Exercise instructions:
Please return the lines below verbatim, beginning at the one that has "R3: 1k (TRIG, VS) -> 1k (CTL, OSC)" and stopping after the one that has "R6: 24k (SIG5, VCC) -> 24k (GND, SIG5)", and add no other lines.

>>>

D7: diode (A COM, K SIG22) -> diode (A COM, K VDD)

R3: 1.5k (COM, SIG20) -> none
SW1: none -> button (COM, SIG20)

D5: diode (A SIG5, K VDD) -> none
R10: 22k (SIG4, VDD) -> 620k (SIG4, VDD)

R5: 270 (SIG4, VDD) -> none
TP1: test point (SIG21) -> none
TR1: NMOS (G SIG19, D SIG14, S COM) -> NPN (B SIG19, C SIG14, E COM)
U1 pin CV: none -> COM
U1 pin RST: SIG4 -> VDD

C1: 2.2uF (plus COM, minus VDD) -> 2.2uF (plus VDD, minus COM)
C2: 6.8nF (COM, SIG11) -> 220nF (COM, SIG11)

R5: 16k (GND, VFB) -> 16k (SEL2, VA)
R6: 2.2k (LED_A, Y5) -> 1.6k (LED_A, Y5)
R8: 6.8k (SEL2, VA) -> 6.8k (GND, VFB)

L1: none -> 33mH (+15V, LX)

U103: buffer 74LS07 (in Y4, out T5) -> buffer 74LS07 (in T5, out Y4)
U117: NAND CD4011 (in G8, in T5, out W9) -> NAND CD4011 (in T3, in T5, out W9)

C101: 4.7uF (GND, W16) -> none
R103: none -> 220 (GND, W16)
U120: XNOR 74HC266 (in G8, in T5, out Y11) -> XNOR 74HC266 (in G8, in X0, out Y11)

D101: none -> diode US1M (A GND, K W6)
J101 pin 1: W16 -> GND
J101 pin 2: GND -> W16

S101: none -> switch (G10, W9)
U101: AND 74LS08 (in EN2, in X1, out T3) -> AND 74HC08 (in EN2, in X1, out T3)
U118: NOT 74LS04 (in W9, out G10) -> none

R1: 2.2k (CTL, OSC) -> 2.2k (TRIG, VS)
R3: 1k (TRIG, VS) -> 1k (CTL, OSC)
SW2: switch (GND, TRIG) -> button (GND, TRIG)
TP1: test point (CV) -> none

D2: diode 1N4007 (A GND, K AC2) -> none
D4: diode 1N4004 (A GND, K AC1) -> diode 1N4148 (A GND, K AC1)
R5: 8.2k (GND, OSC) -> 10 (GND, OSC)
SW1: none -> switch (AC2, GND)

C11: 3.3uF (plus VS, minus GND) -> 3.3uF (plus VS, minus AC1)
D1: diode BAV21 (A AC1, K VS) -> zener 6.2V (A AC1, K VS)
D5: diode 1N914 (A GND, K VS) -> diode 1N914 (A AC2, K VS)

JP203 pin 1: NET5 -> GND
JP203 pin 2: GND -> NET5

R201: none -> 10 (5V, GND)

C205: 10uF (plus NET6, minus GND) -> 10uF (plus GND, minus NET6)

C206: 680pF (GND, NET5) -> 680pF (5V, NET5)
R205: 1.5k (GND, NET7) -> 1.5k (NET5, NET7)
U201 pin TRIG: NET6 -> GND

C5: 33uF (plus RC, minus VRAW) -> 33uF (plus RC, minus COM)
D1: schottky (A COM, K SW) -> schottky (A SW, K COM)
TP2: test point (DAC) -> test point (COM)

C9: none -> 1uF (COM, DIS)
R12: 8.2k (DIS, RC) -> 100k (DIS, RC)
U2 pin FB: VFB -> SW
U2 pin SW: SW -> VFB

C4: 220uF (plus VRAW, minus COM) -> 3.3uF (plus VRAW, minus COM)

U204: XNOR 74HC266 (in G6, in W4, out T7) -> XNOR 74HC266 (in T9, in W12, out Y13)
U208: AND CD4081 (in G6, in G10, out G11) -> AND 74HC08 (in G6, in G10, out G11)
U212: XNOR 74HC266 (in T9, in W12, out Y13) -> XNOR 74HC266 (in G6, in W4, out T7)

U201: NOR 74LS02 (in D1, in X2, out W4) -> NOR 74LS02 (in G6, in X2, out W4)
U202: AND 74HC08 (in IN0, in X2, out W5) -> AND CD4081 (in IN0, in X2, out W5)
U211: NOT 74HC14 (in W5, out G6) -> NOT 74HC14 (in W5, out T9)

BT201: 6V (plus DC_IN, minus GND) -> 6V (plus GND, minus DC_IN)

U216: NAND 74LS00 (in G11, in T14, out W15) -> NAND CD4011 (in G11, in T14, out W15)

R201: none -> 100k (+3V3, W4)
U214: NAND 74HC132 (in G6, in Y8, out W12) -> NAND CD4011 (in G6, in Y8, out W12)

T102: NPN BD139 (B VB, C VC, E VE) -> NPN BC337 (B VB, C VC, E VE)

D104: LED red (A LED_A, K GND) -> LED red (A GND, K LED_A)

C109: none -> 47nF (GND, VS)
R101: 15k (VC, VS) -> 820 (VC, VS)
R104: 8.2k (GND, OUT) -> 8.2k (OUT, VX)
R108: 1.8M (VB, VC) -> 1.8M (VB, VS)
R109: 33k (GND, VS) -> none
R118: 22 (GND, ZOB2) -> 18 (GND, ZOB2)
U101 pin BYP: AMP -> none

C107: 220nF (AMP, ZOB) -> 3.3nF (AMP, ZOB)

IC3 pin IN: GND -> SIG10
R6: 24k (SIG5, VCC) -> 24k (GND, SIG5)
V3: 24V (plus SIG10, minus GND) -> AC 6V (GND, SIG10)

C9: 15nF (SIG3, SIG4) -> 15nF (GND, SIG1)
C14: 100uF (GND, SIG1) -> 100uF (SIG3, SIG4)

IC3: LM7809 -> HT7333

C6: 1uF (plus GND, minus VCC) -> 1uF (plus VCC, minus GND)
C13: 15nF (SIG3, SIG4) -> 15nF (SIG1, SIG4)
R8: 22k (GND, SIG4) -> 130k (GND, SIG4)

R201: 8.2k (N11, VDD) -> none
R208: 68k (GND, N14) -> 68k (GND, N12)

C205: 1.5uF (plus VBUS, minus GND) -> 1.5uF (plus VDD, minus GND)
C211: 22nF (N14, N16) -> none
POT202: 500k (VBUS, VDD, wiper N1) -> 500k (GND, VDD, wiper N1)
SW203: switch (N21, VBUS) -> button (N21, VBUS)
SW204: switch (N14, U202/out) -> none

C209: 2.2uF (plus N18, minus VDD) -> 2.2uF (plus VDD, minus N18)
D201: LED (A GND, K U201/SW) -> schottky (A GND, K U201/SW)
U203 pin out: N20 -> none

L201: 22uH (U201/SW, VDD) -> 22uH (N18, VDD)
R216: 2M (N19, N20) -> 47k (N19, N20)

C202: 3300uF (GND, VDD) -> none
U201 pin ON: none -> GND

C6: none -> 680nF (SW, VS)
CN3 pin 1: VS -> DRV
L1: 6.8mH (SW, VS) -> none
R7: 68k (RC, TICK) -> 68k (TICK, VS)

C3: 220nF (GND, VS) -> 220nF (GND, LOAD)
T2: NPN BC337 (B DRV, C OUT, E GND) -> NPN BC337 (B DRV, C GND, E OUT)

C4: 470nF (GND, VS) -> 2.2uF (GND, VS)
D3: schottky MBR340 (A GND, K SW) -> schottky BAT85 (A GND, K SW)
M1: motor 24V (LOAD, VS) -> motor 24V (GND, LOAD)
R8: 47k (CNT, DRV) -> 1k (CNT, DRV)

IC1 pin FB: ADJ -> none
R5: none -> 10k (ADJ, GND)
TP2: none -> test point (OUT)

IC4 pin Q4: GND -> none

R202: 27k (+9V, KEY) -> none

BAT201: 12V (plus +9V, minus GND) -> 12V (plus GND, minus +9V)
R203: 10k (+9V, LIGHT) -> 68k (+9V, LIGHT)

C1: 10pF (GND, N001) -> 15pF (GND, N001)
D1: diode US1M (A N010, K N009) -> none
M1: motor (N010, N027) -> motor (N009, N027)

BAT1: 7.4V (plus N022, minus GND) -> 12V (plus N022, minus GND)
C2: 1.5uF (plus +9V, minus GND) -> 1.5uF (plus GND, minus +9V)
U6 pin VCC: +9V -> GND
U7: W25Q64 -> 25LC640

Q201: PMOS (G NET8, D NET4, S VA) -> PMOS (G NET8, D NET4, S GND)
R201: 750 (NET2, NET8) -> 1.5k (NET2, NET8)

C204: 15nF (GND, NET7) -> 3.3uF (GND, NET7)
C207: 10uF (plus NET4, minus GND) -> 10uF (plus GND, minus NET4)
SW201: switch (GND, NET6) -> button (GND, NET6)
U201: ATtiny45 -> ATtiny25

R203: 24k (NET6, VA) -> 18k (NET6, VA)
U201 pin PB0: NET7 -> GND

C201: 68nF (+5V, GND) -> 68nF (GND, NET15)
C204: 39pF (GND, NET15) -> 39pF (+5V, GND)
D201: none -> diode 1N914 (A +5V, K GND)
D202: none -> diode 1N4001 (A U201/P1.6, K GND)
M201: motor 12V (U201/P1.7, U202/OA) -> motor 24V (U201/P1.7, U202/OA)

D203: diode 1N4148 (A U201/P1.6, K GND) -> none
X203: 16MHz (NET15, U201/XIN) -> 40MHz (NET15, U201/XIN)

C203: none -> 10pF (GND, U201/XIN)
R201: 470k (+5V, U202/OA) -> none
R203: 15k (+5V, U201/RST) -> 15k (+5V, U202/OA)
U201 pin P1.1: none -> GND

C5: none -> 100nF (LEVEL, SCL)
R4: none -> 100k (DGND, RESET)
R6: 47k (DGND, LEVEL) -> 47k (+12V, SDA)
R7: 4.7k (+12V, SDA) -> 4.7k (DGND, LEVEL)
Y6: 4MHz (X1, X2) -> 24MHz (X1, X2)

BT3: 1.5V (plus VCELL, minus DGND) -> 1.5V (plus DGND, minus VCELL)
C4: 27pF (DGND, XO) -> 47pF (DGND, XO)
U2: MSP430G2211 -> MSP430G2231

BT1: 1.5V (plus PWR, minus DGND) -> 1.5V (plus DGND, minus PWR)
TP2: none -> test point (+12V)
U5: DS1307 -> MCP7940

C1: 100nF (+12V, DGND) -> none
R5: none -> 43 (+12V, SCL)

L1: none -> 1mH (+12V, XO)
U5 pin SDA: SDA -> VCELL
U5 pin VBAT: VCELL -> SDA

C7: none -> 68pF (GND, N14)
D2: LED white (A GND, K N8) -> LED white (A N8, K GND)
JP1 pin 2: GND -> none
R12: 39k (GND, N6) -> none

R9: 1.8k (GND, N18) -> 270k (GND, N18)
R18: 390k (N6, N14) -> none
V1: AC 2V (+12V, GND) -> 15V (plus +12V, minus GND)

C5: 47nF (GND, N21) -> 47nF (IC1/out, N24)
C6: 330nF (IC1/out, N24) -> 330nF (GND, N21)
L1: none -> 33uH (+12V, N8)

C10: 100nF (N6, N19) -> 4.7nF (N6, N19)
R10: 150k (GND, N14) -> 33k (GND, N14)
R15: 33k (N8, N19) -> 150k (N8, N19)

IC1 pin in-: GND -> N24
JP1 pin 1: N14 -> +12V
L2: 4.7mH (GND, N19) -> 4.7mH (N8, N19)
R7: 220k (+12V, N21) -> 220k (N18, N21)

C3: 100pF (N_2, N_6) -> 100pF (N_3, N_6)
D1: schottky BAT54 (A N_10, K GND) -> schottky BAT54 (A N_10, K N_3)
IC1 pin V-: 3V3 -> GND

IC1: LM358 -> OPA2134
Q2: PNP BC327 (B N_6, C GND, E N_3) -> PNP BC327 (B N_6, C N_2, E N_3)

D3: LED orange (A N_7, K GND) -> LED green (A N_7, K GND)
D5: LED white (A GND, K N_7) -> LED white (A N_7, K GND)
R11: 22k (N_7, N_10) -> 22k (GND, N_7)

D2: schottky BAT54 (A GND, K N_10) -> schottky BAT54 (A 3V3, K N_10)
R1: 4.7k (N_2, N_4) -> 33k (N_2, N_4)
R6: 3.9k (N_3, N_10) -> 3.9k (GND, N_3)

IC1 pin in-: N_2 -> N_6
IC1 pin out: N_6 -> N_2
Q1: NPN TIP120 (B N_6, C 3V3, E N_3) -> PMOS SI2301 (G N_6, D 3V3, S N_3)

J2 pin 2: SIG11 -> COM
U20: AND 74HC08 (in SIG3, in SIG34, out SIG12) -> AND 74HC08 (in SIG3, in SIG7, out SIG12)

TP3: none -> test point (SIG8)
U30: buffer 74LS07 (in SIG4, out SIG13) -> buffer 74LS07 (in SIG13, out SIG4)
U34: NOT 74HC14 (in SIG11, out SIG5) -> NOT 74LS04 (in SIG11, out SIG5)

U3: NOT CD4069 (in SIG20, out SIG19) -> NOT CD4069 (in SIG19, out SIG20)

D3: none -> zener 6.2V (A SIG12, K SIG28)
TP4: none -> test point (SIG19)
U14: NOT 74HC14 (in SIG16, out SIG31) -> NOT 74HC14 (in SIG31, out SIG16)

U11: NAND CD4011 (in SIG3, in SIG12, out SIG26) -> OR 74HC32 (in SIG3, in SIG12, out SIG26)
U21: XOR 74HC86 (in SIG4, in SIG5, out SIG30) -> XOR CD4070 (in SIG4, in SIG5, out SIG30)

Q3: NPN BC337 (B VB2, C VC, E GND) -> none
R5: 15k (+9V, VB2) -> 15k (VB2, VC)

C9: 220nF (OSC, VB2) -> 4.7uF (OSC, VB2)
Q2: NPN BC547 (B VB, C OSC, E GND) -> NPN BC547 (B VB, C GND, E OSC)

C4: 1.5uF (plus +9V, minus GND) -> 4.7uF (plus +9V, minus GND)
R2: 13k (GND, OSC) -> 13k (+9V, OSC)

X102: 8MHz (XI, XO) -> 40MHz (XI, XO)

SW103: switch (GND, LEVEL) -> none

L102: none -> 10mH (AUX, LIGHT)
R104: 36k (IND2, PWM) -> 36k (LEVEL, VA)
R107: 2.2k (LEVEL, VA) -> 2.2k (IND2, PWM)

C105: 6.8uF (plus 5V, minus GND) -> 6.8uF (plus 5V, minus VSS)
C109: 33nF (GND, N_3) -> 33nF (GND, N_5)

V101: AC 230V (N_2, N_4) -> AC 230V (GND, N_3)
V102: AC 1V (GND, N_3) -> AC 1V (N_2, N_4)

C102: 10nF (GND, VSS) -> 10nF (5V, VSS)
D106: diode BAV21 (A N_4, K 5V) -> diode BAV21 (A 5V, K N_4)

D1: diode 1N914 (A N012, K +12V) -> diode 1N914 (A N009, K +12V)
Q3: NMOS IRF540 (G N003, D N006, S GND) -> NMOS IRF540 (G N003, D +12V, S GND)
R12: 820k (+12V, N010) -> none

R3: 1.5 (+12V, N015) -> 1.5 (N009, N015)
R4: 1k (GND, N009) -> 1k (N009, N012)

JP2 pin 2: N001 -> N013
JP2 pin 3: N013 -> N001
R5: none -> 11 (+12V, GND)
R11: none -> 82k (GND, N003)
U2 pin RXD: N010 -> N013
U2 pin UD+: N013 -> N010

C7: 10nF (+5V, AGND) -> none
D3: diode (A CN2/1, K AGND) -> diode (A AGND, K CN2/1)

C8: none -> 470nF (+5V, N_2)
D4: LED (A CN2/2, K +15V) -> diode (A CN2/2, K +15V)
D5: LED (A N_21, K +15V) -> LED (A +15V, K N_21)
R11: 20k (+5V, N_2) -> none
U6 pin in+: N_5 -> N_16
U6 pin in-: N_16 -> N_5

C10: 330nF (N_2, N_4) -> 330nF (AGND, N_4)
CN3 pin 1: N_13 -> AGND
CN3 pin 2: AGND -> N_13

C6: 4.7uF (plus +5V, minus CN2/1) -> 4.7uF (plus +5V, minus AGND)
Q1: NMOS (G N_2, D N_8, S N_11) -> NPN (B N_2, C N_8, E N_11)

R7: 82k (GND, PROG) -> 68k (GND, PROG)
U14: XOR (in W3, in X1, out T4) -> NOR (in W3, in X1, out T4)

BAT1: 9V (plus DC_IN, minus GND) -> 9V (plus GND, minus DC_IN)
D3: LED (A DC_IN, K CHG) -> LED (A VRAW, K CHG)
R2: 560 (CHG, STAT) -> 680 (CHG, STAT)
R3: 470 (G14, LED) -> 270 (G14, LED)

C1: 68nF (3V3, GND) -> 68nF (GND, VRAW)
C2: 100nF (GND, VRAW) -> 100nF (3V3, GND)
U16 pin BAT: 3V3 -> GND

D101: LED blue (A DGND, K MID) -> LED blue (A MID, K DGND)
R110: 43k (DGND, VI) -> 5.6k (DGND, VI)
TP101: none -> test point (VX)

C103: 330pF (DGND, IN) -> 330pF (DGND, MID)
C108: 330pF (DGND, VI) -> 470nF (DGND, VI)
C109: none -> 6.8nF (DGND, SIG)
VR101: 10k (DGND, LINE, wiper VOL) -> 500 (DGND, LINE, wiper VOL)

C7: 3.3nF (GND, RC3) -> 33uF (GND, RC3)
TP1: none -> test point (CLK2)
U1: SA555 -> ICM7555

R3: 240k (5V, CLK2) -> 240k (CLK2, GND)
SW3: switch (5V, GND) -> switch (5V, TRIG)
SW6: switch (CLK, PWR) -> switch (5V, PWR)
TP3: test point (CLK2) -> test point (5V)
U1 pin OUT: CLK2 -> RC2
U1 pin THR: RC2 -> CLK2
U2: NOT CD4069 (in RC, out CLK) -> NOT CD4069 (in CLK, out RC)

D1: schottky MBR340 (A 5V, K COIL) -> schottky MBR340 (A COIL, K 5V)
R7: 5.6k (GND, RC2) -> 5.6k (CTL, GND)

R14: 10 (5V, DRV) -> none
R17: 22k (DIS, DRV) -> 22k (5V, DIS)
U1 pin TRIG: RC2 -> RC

<<<

Exercise output:
R3: 1k (TRIG, VS) -> 1k (CTL, OSC)
SW2: switch (GND, TRIG) -> button (GND, TRIG)
TP1: test point (CV) -> none

D2: diode 1N4007 (A GND, K AC2) -> none
D4: diode 1N4004 (A GND, K AC1) -> diode 1N4148 (A GND, K AC1)
R5: 8.2k (GND, OSC) -> 10 (GND, OSC)
SW1: none -> switch (AC2, GND)

C11: 3.3uF (plus VS, minus GND) -> 3.3uF (plus VS, minus AC1)
D1: diode BAV21 (A AC1, K VS) -> zener 6.2V (A AC1, K VS)
D5: diode 1N914 (A GND, K VS) -> diode 1N914 (A AC2, K VS)

JP203 pin 1: NET5 -> GND
JP203 pin 2: GND -> NET5

R201: none -> 10 (5V, GND)

C205: 10uF (plus NET6, minus GND) -> 10uF (plus GND, minus NET6)

C206: 680pF (GND, NET5) -> 680pF (5V, NET5)
R205: 1.5k (GND, NET7) -> 1.5k (NET5, NET7)
U201 pin TRIG: NET6 -> GND

C5: 33uF (plus RC, minus VRAW) -> 33uF (plus RC, minus COM)
D1: schottky (A COM, K SW) -> schottky (A SW, K COM)
TP2: test point (DAC) -> test point (COM)

C9: none -> 1uF (COM, DIS)
R12: 8.2k (DIS, RC) -> 100k (DIS, RC)
U2 pin FB: VFB -> SW
U2 pin SW: SW -> VFB

C4: 220uF (plus VRAW, minus COM) -> 3.3uF (plus VRAW, minus COM)

U204: XNOR 74HC266 (in G6, in W4, out T7) -> XNOR 74HC266 (in T9, in W12, out Y13)
U208: AND CD4081 (in G6, in G10, out G11) -> AND 74HC08 (in G6, in G10, out G11)
U212: XNOR 74HC266 (in T9, in W12, out Y13) -> XNOR 74HC266 (in G6, in W4, out T7)

U201: NOR 74LS02 (in D1, in X2, out W4) -> NOR 74LS02 (in G6, in X2, out W4)
U202: AND 74HC08 (in IN0, in X2, out W5) -> AND CD4081 (in IN0, in X2, out W5)
U211: NOT 74HC14 (in W5, out G6) -> NOT 74HC14 (in W5, out T9)

BT201: 6V (plus DC_IN, minus GND) -> 6V (plus GND, minus DC_IN)

U216: NAND 74LS00 (in G11, in T14, out W15) -> NAND CD4011 (in G11, in T14, out W15)

R201: none -> 100k (+3V3, W4)
U214: NAND 74HC132 (in G6, in Y8, out W12) -> NAND CD4011 (in G6, in Y8, out W12)

T102: NPN BD139 (B VB, C VC, E VE) -> NPN BC337 (B VB, C VC, E VE)

D104: LED red (A LED_A, K GND) -> LED red (A GND, K LED_A)

C109: none -> 47nF (GND, VS)
R101: 15k (VC, VS) -> 820 (VC, VS)
R104: 8.2k (GND, OUT) -> 8.2k (OUT, VX)
R108: 1.8M (VB, VC) -> 1.8M (VB, VS)
R109: 33k (GND, VS) -> none
R118: 22 (GND, ZOB2) -> 18 (GND, ZOB2)
U101 pin BYP: AMP -> none

C107: 220nF (AMP, ZOB) -> 3.3nF (AMP, ZOB)

IC3 pin IN: GND -> SIG10
R6: 24k (SIG5, VCC) -> 24k (GND, SIG5)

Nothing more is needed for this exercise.